_ASSIGNED TASK_: When you retype the records that follow, keep each word as it is and drop any pictures.

Spatial reasoning data:
+++

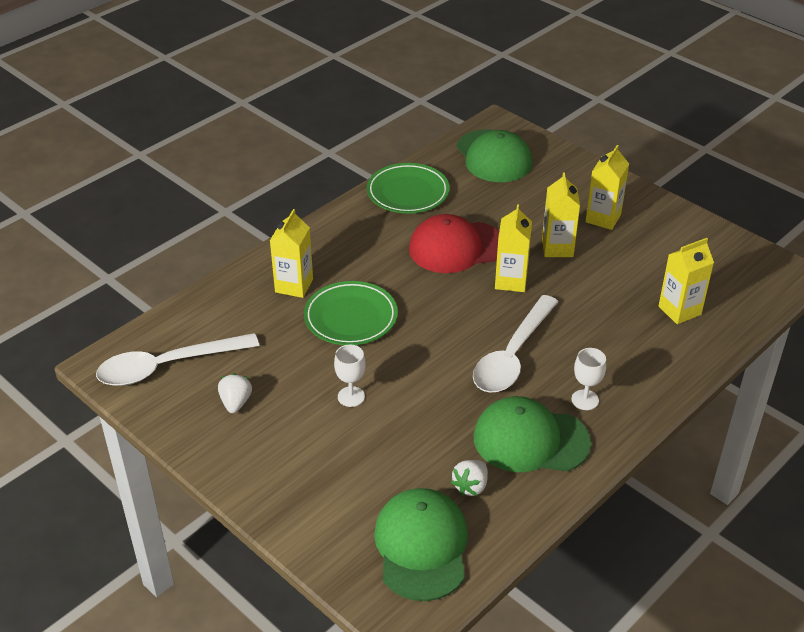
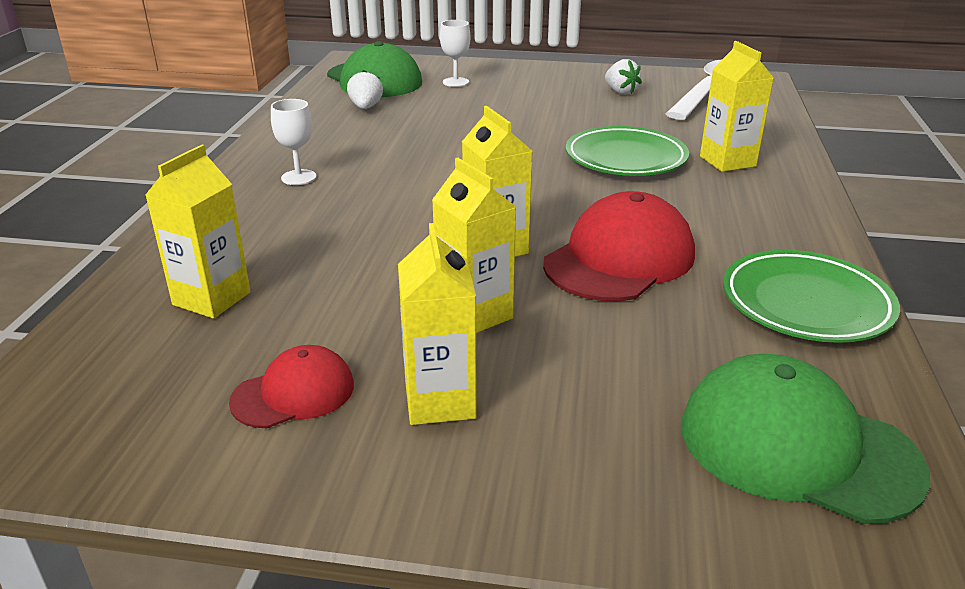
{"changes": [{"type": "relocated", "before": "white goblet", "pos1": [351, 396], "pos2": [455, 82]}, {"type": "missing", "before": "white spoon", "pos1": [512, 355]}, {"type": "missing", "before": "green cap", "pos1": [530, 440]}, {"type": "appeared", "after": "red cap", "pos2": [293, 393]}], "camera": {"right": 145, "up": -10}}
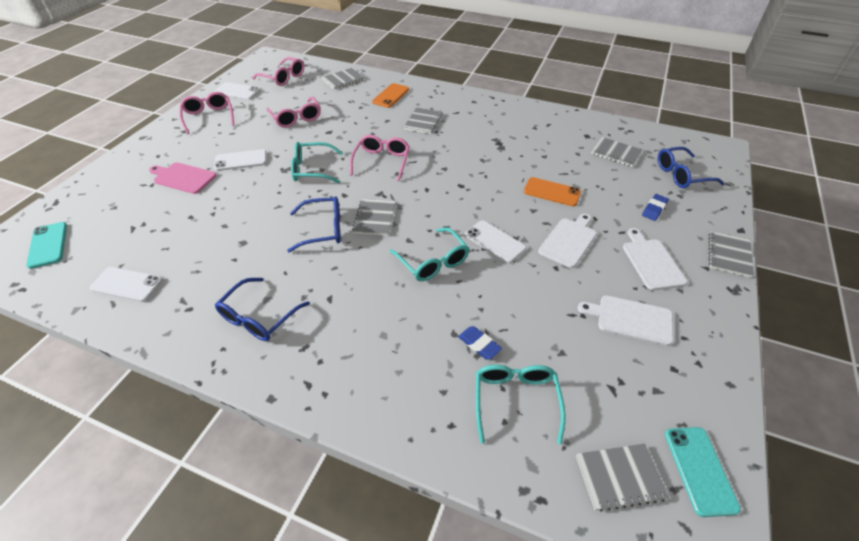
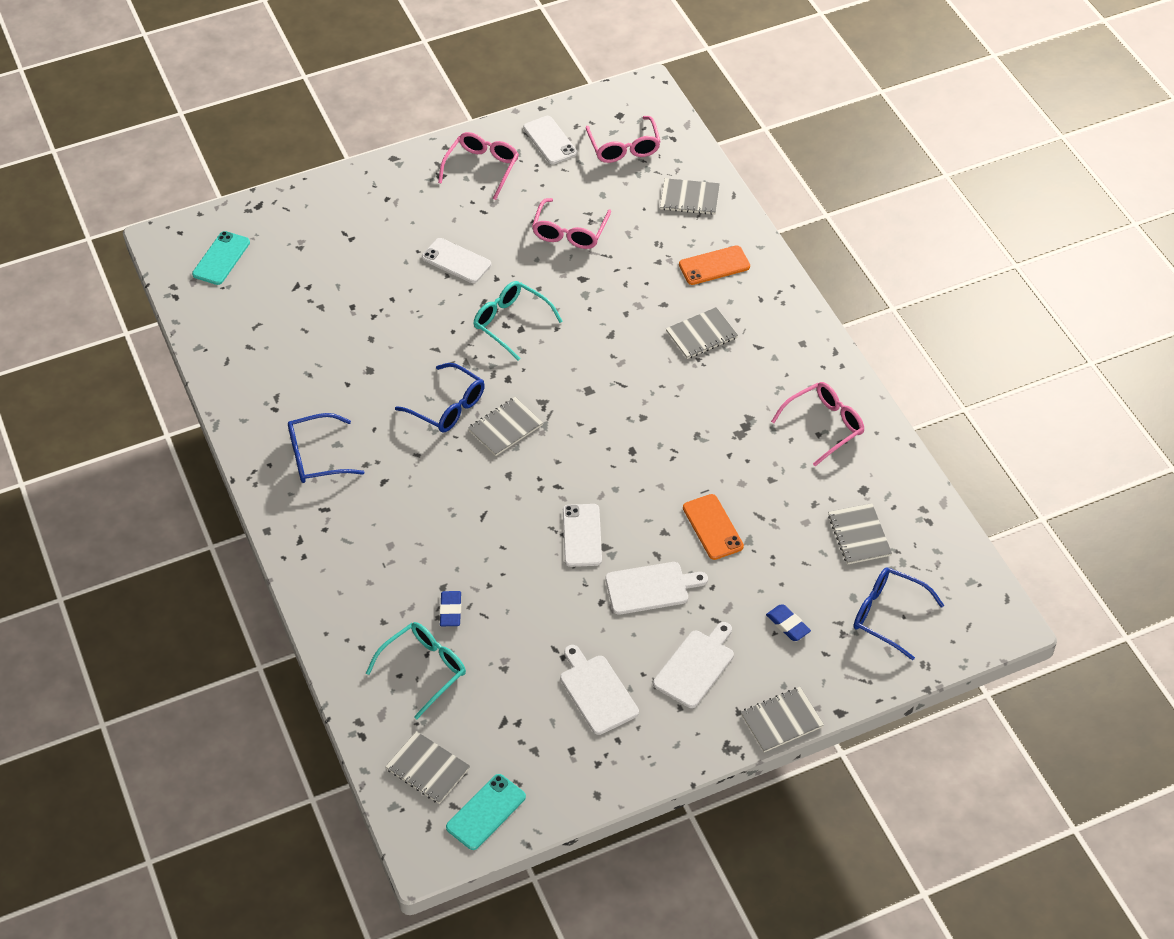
{"changes": [{"type": "missing", "before": "white phone", "pos1": [127, 284]}, {"type": "missing", "before": "pink cutting board", "pos1": [183, 178]}, {"type": "relocated", "before": "pink glasses", "pos1": [382, 162], "pos2": [823, 426]}, {"type": "missing", "before": "turquoise glasses", "pos1": [432, 261]}, {"type": "spun", "before": "blue eraser", "pos1": [654, 209], "pos2": [788, 625], "turn": 60}], "camera": {"right": 45, "up": 5}}
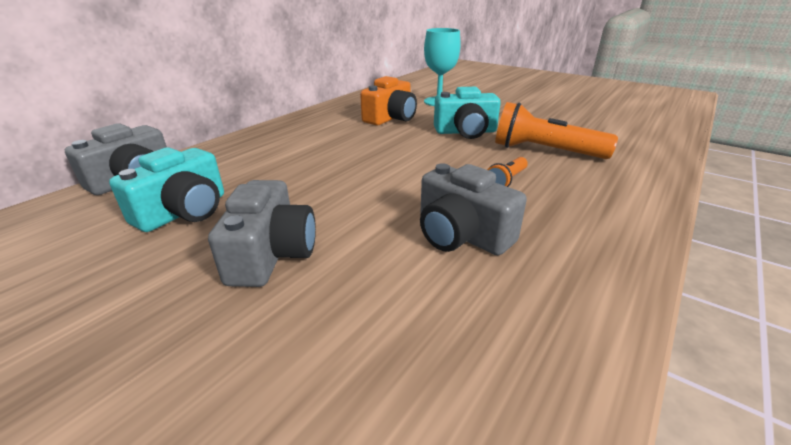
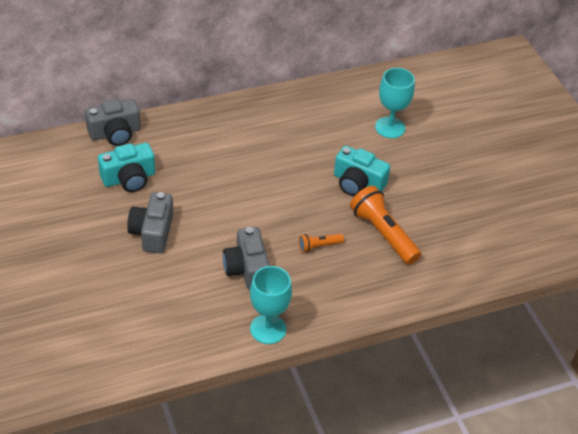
{"changes": [{"type": "spun", "before": "grey camera", "pos1": [272, 254], "pos2": [152, 232], "turn": 150}, {"type": "missing", "before": "orange camera", "pos1": [391, 118]}, {"type": "appeared", "after": "turquoise goblet", "pos2": [268, 329]}], "camera": {"right": 30, "up": 15}}
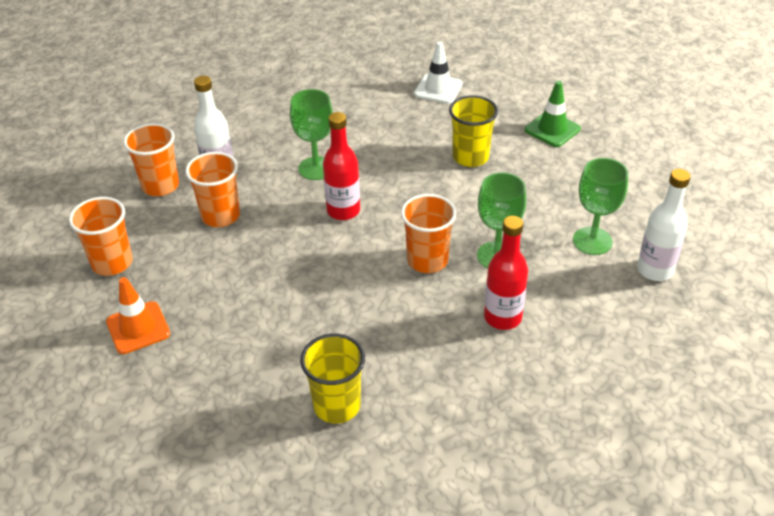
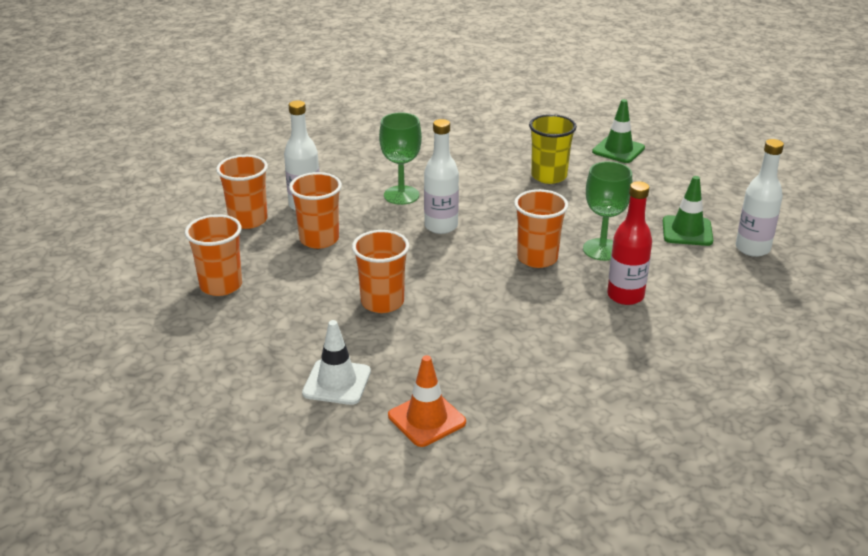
{"changes": [{"type": "relocated", "before": "orange traffic cone", "pos1": [138, 328], "pos2": [426, 419]}, {"type": "missing", "before": "yellow cup", "pos1": [337, 405]}, {"type": "colour", "before": "red bottle", "after": "white bottle", "pos1": [343, 211], "pos2": [441, 226]}, {"type": "relocated", "before": "white traffic cone", "pos1": [438, 89], "pos2": [337, 382]}, {"type": "exchanged", "before": "green goblet", "after": "green traffic cone", "pos1": [592, 241], "pos2": [687, 231]}, {"type": "appeared", "after": "orange cup", "pos2": [382, 302]}], "camera": {"right": -10, "up": -10}}
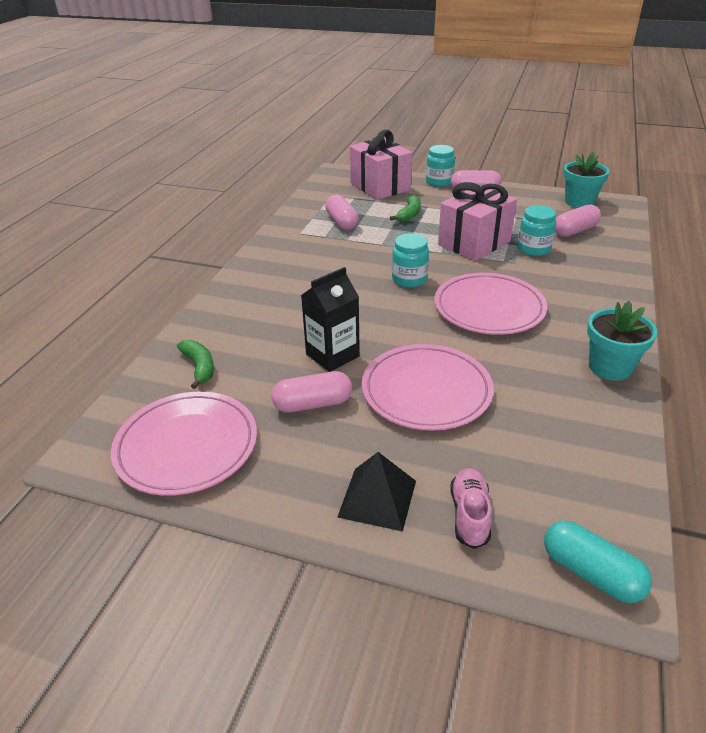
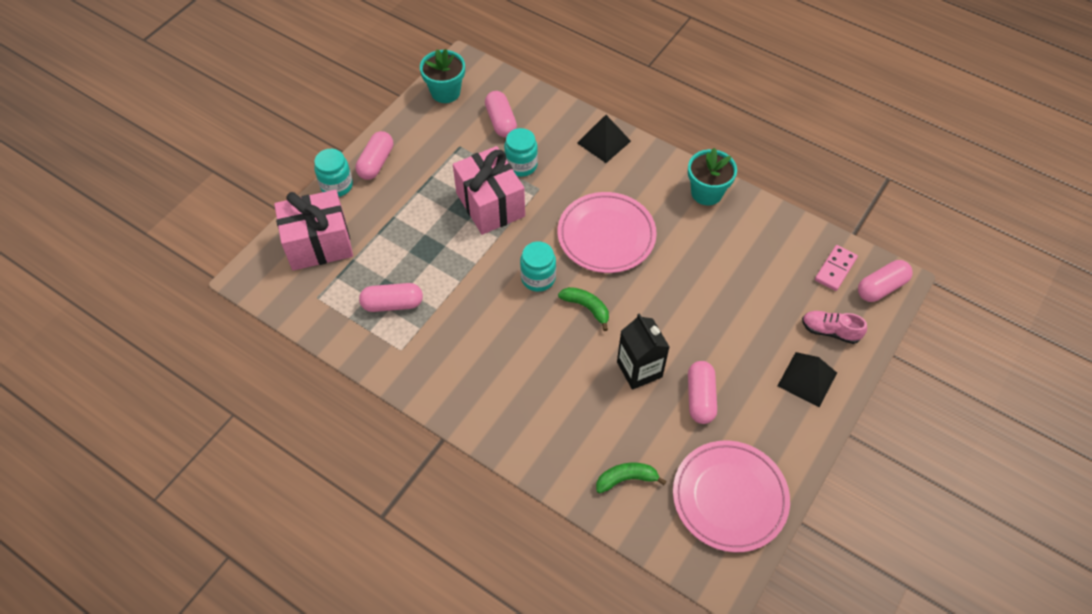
{"changes": [{"type": "missing", "before": "pink plate", "pos1": [426, 391]}, {"type": "relocated", "before": "green banana", "pos1": [409, 214], "pos2": [586, 308]}, {"type": "colour", "before": "turquoise capsule", "after": "pink capsule", "pos1": [591, 573], "pos2": [881, 287]}, {"type": "appeared", "after": "black pyramid", "pos2": [603, 142]}, {"type": "appeared", "after": "pink domino", "pos2": [835, 269]}], "camera": {"right": -75, "up": 20}}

+++

_WRITTEN RESPONSE_:
{"changes": [{"type": "relocated", "before": "white goblet", "pos1": [351, 396], "pos2": [455, 82]}, {"type": "missing", "before": "white spoon", "pos1": [512, 355]}, {"type": "missing", "before": "green cap", "pos1": [530, 440]}, {"type": "appeared", "after": "red cap", "pos2": [293, 393]}], "camera": {"right": 145, "up": -10}}
{"changes": [{"type": "missing", "before": "white phone", "pos1": [127, 284]}, {"type": "missing", "before": "pink cutting board", "pos1": [183, 178]}, {"type": "relocated", "before": "pink glasses", "pos1": [382, 162], "pos2": [823, 426]}, {"type": "missing", "before": "turquoise glasses", "pos1": [432, 261]}, {"type": "spun", "before": "blue eraser", "pos1": [654, 209], "pos2": [788, 625], "turn": 60}], "camera": {"right": 45, "up": 5}}
{"changes": [{"type": "spun", "before": "grey camera", "pos1": [272, 254], "pos2": [152, 232], "turn": 150}, {"type": "missing", "before": "orange camera", "pos1": [391, 118]}, {"type": "appeared", "after": "turquoise goblet", "pos2": [268, 329]}], "camera": {"right": 30, "up": 15}}
{"changes": [{"type": "relocated", "before": "orange traffic cone", "pos1": [138, 328], "pos2": [426, 419]}, {"type": "missing", "before": "yellow cup", "pos1": [337, 405]}, {"type": "colour", "before": "red bottle", "after": "white bottle", "pos1": [343, 211], "pos2": [441, 226]}, {"type": "relocated", "before": "white traffic cone", "pos1": [438, 89], "pos2": [337, 382]}, {"type": "exchanged", "before": "green goblet", "after": "green traffic cone", "pos1": [592, 241], "pos2": [687, 231]}, {"type": "appeared", "after": "orange cup", "pos2": [382, 302]}], "camera": {"right": -10, "up": -10}}
{"changes": [{"type": "missing", "before": "pink plate", "pos1": [426, 391]}, {"type": "relocated", "before": "green banana", "pos1": [409, 214], "pos2": [586, 308]}, {"type": "colour", "before": "turquoise capsule", "after": "pink capsule", "pos1": [591, 573], "pos2": [881, 287]}, {"type": "appeared", "after": "black pyramid", "pos2": [603, 142]}, {"type": "appeared", "after": "pink domino", "pos2": [835, 269]}], "camera": {"right": -75, "up": 20}}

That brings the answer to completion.